═════ DATASET RECORDS ═════

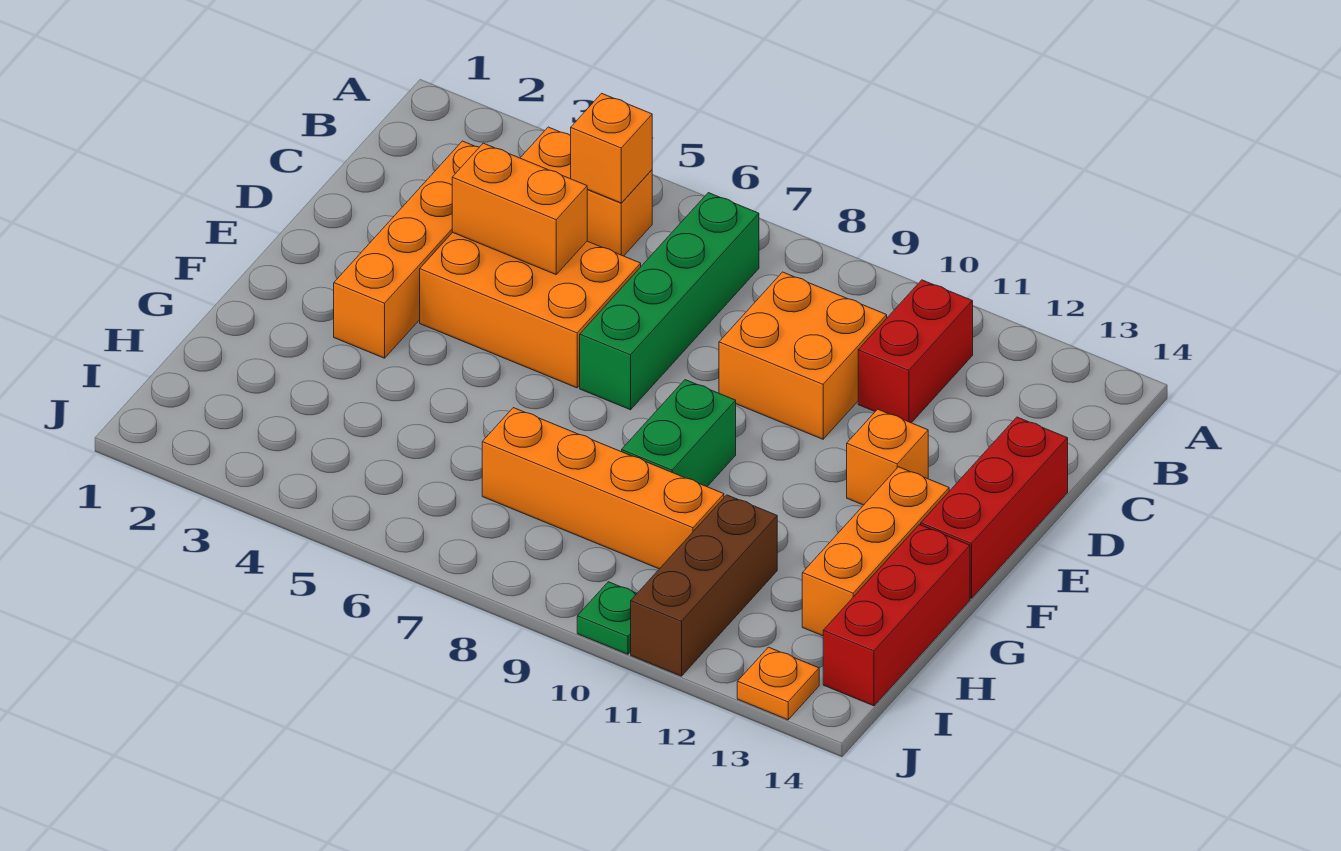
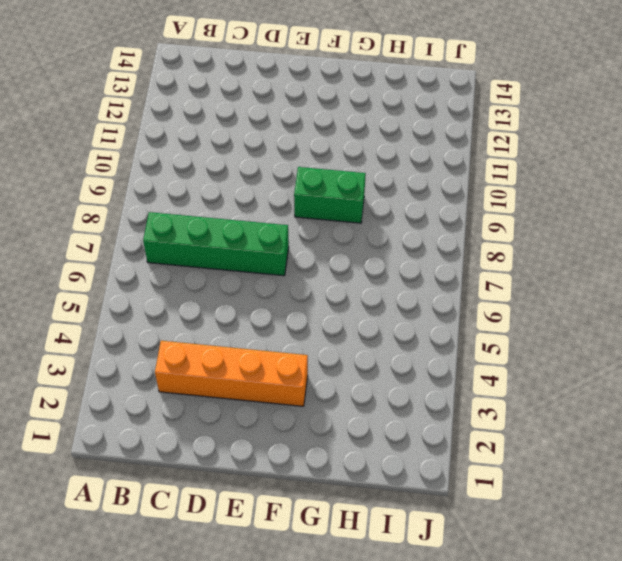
none -> orange brick B4:B5 level 1
none -> red brick B11:C11 level 1
none -> orange brick C9:D10 level 1

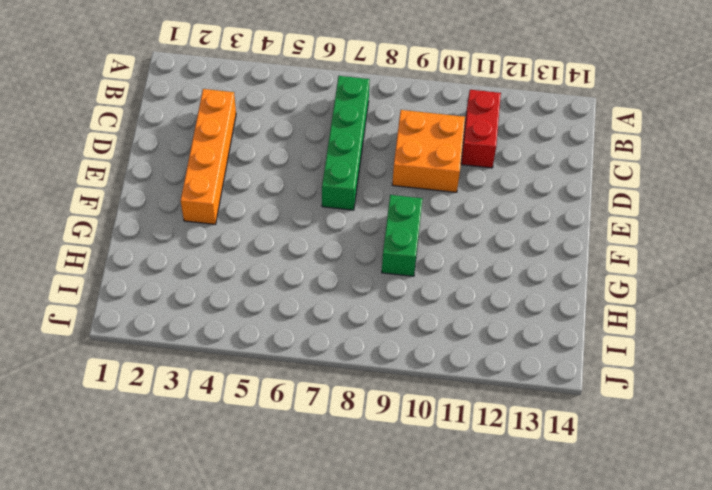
none -> orange brick B4:B5 level 1
none -> orange brick D4:E6 level 1
none -> red brick D14:F14 level 1

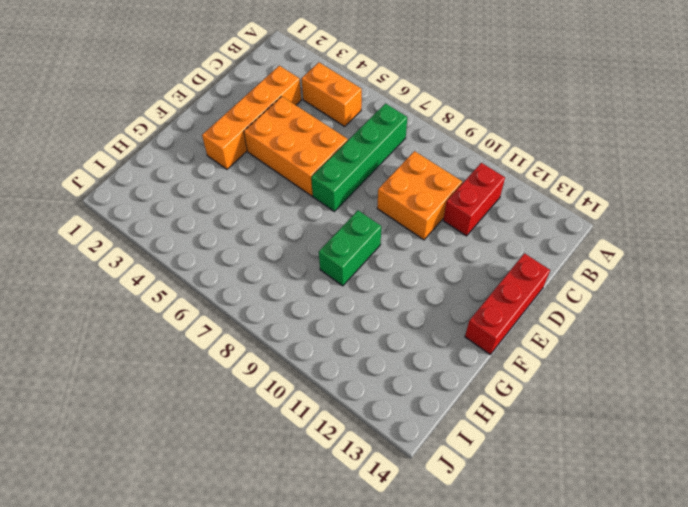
none -> orange brick E12 level 1
none -> orange brick F13:H13 level 1
none -> red brick G14:I14 level 1

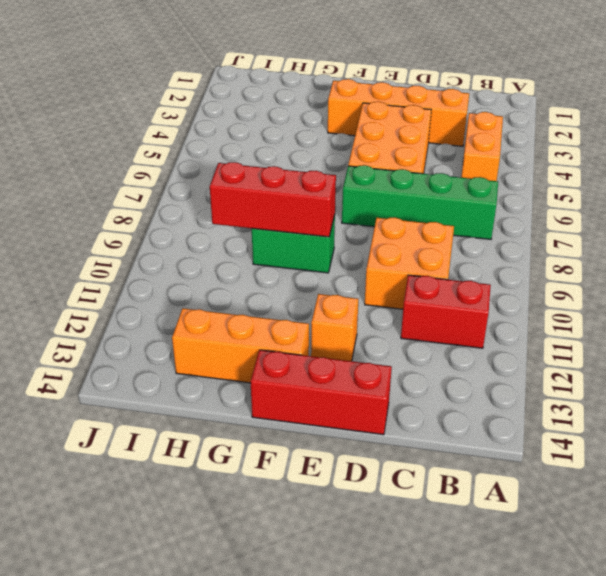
red brick F9:H9 level 2 -> red brick G14:I14 level 1
none -> orange brick H7:H10 level 1
none -> brown brick H11:J11 level 1
none -> green plate J10 level 1

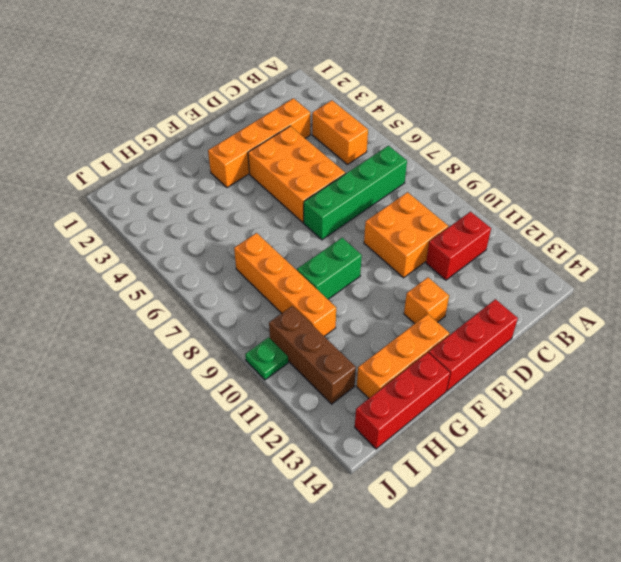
brown brick I10:I12 level 1 -> brown brick H11:J11 level 1
none -> orange plate J13 level 1
none -> orange brick B5 level 2
none -> orange brick D4:D5 level 2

═════

* **AIM OF THE EXERCISE**: The entries above need to be transcribed exactly, with the images left out.

* **RESULT**:
none -> orange brick B4:B5 level 1
none -> red brick B11:C11 level 1
none -> orange brick C9:D10 level 1

none -> orange brick B4:B5 level 1
none -> orange brick D4:E6 level 1
none -> red brick D14:F14 level 1

none -> orange brick E12 level 1
none -> orange brick F13:H13 level 1
none -> red brick G14:I14 level 1

red brick F9:H9 level 2 -> red brick G14:I14 level 1
none -> orange brick H7:H10 level 1
none -> brown brick H11:J11 level 1
none -> green plate J10 level 1

brown brick I10:I12 level 1 -> brown brick H11:J11 level 1
none -> orange plate J13 level 1
none -> orange brick B5 level 2
none -> orange brick D4:D5 level 2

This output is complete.